● Task prompt: Among the entries below, one stretch runs from the line that contains "U2: SFH615 -> LTV-817" through the line that contains "U2 pin E: OPTO -> ISO_E". Repeat that stretch exactly, ends included, and only that.
□ □ □ □ □ □ □
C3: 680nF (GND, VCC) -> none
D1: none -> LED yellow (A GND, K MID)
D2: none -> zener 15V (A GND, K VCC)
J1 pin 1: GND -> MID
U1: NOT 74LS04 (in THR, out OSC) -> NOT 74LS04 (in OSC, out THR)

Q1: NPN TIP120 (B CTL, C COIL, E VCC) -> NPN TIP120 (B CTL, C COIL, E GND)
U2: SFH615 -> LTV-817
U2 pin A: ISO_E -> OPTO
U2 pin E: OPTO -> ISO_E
□ □ □ □ □ □ □
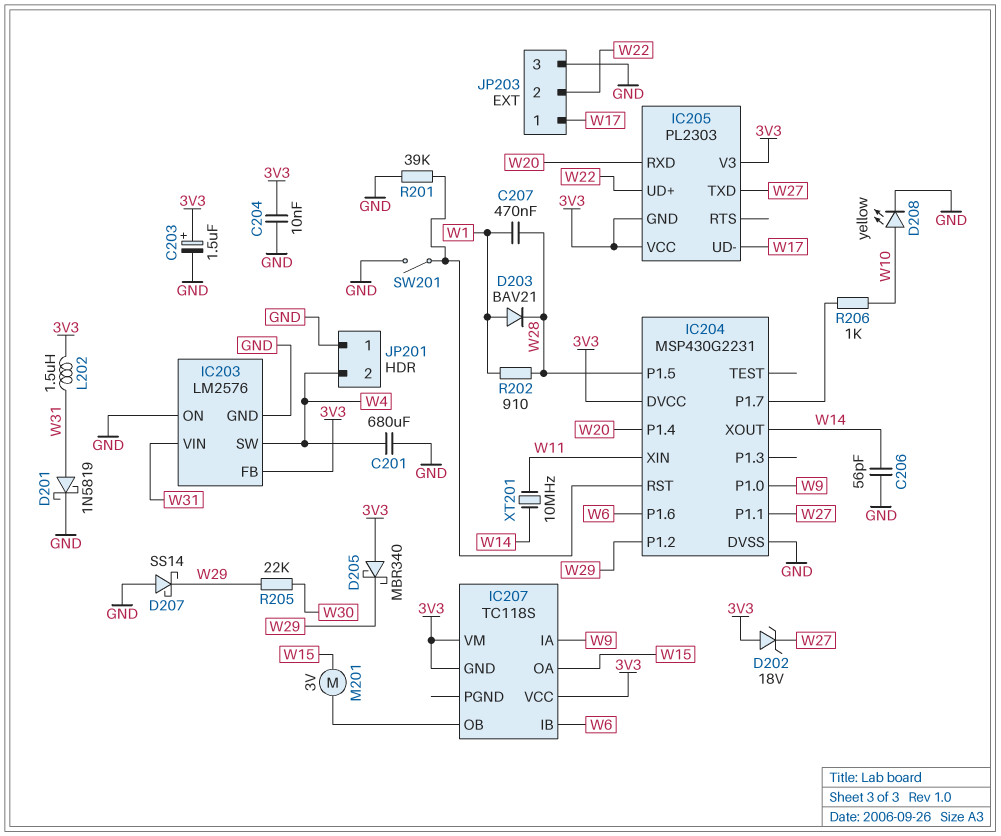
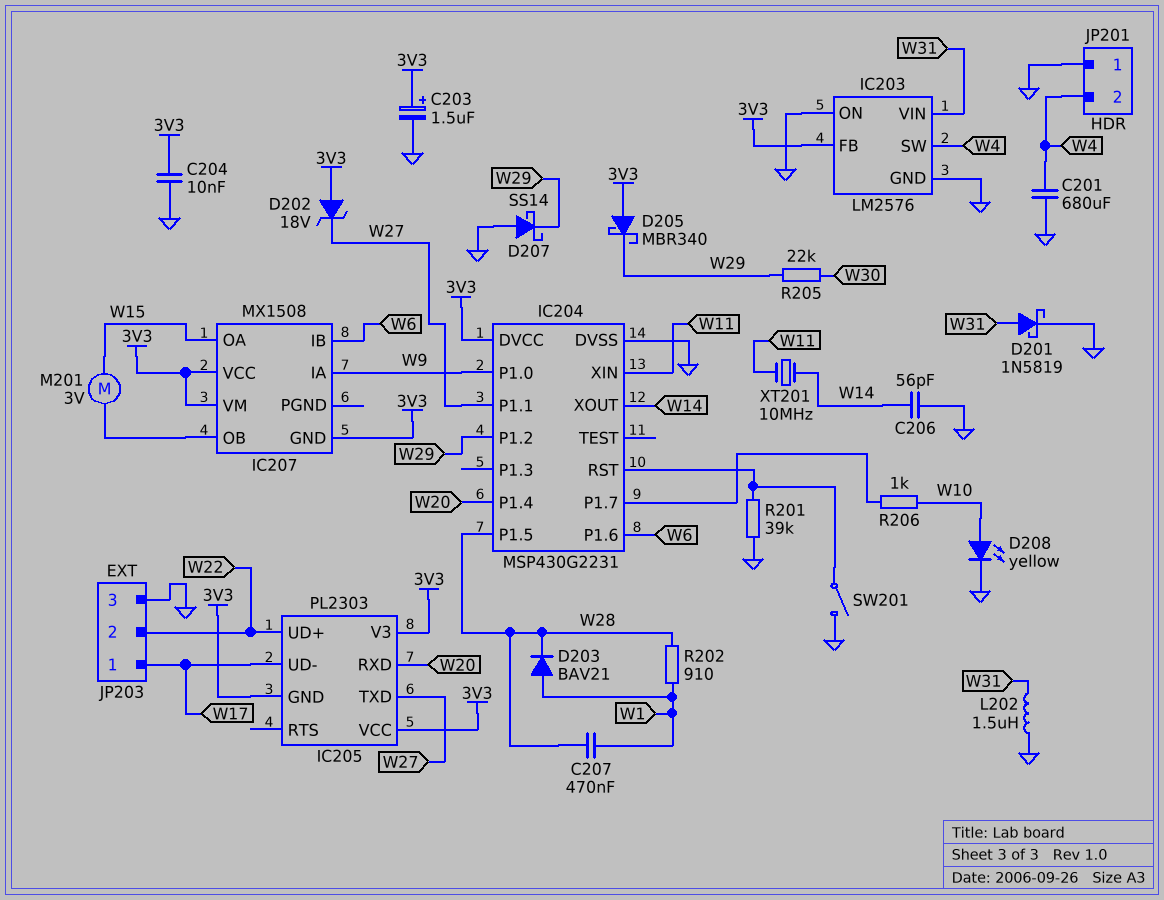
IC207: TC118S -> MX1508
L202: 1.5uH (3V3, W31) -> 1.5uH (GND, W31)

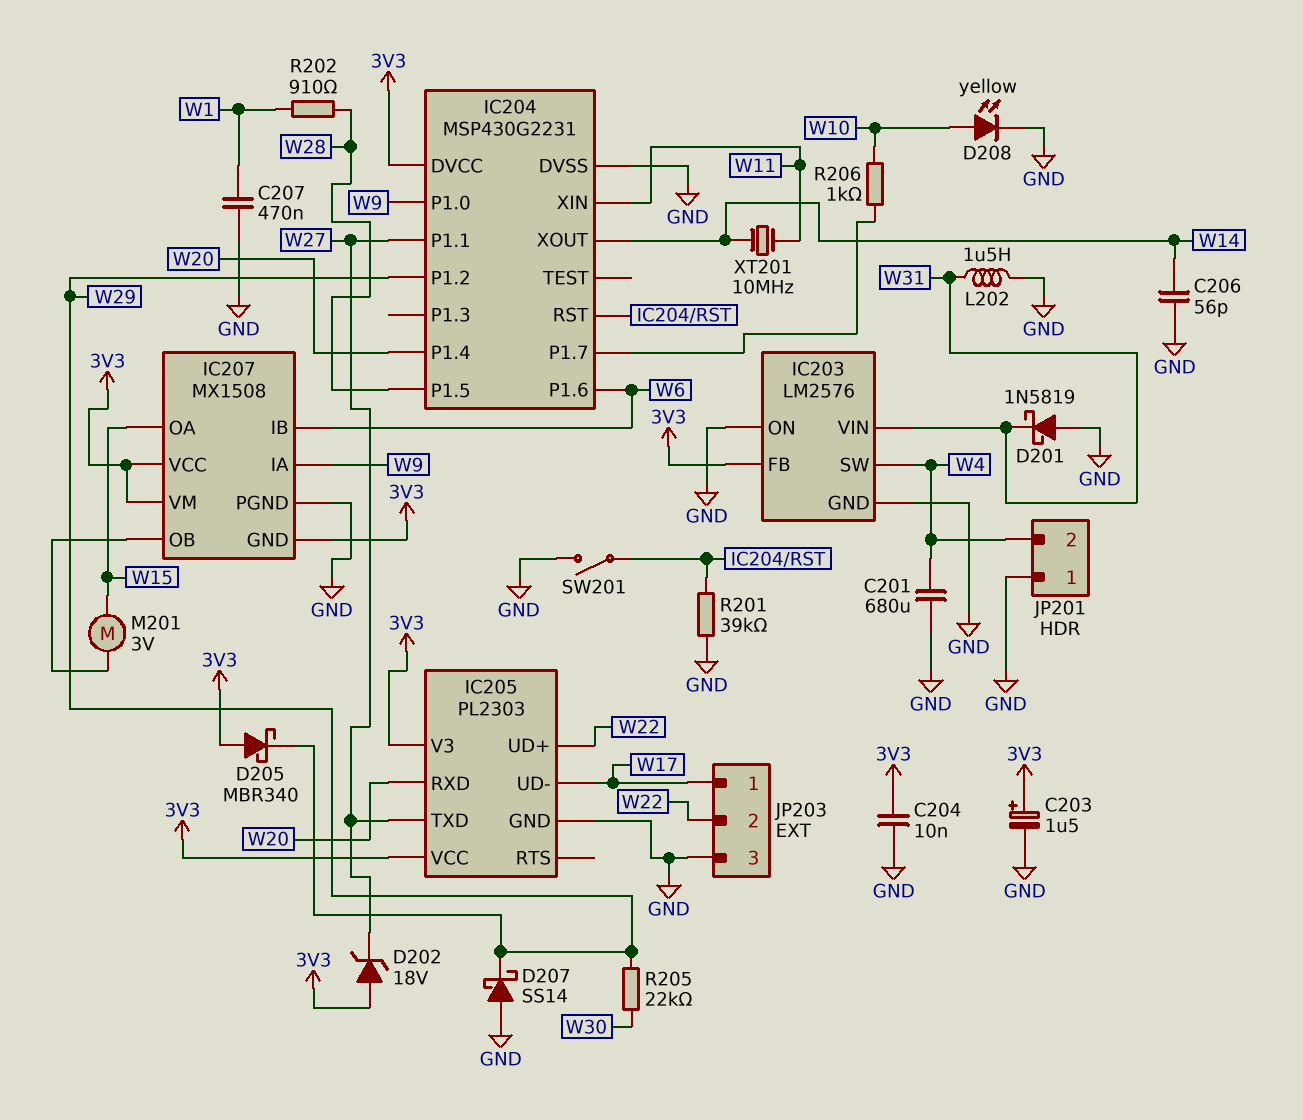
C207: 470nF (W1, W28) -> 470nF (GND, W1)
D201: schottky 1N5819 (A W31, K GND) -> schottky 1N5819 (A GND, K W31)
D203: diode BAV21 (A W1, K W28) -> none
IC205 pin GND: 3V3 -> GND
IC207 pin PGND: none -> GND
□ □ □ □ □ □ □
● Result of this exercise:
U2: SFH615 -> LTV-817
U2 pin A: ISO_E -> OPTO
U2 pin E: OPTO -> ISO_E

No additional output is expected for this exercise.